# Listed entries
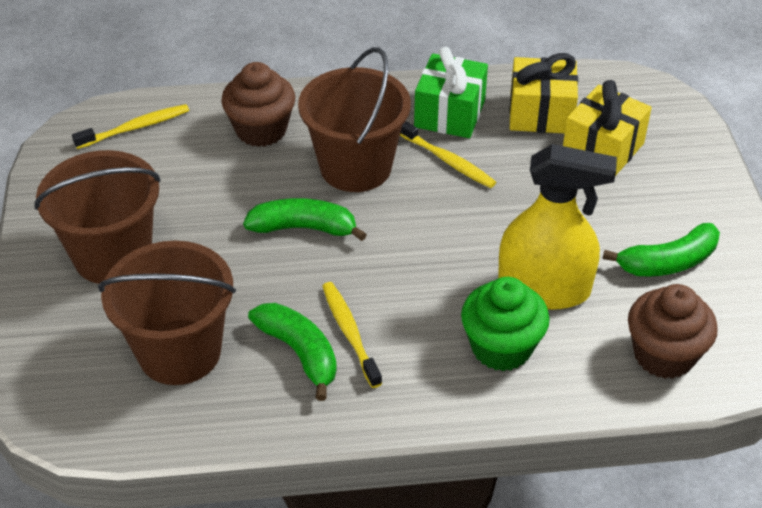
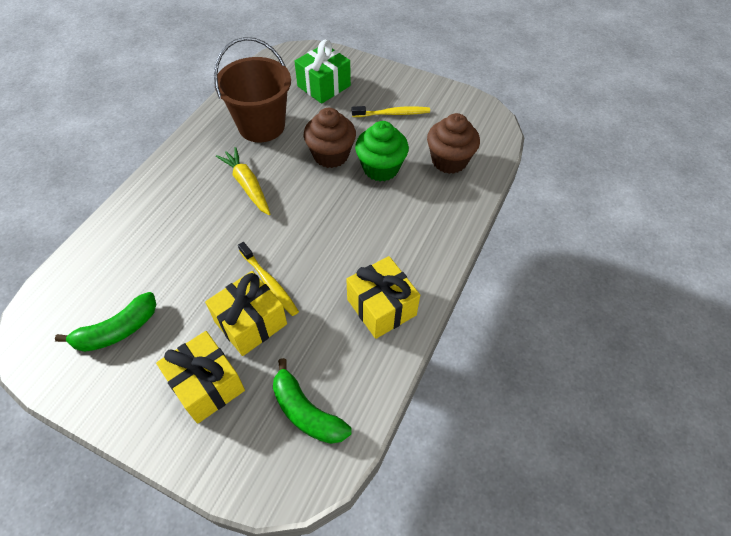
brown bucket: 3 -> 1
green banana: 3 -> 2
yellow carrot: 0 -> 1
yellow gift: 2 -> 3
yellow spray bottle: 1 -> 0
yellow toothbrush: 3 -> 2

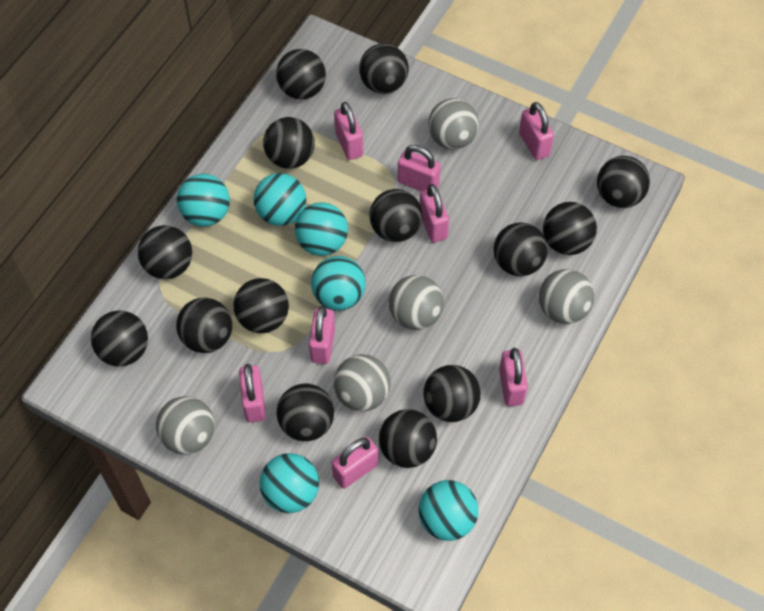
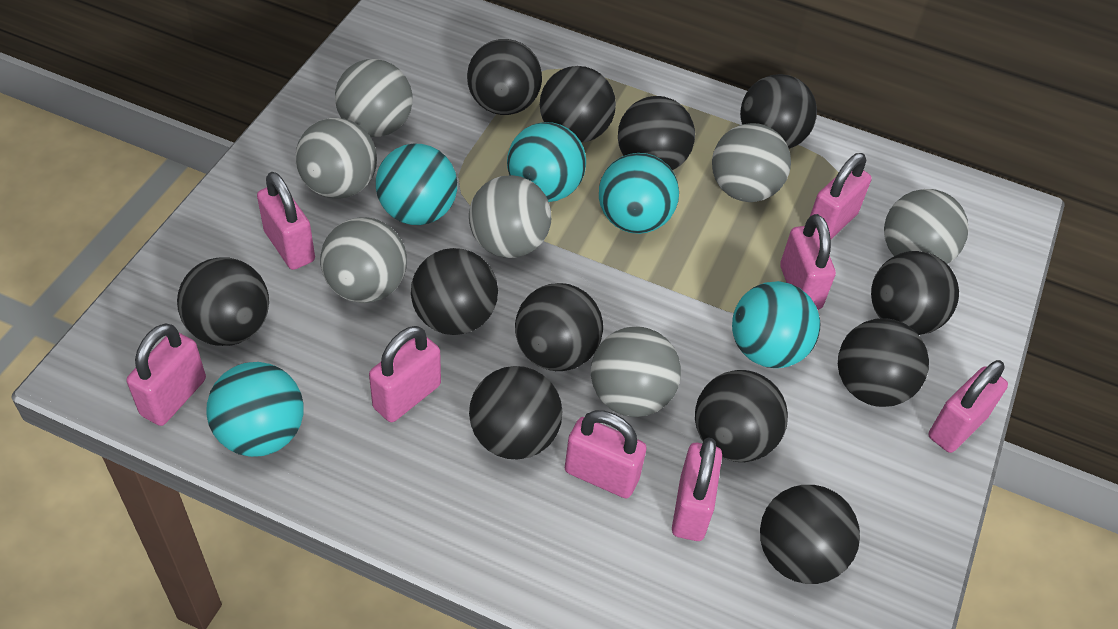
black ball: 14 -> 12
grey ball: 5 -> 7
turquoise ball: 6 -> 5

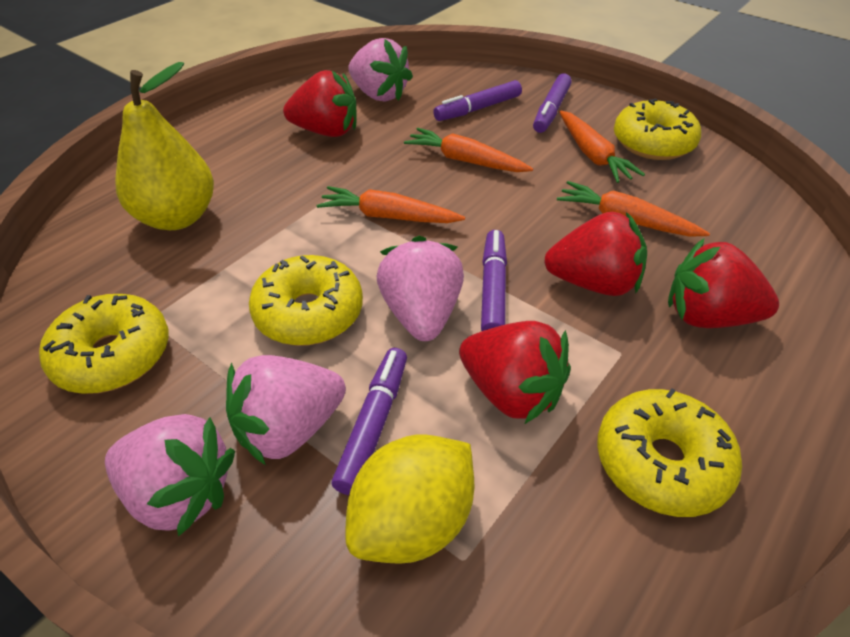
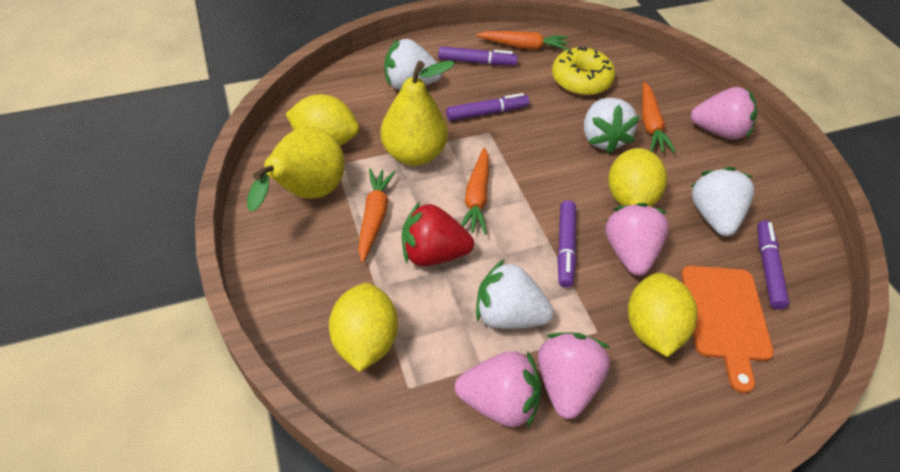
orange cutting board: 0 -> 1
red strawberry: 4 -> 1
white strawberry: 0 -> 4
yellow donut: 4 -> 1
yellow lemon: 1 -> 4
yellow pear: 1 -> 2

# Problem description
Your output should consist solely of the lines from the line containing "black ball: 14 -> 12" through the end of the data above, copied exactly, with images removed.

# Exercise response
black ball: 14 -> 12
grey ball: 5 -> 7
turquoise ball: 6 -> 5

orange cutting board: 0 -> 1
red strawberry: 4 -> 1
white strawberry: 0 -> 4
yellow donut: 4 -> 1
yellow lemon: 1 -> 4
yellow pear: 1 -> 2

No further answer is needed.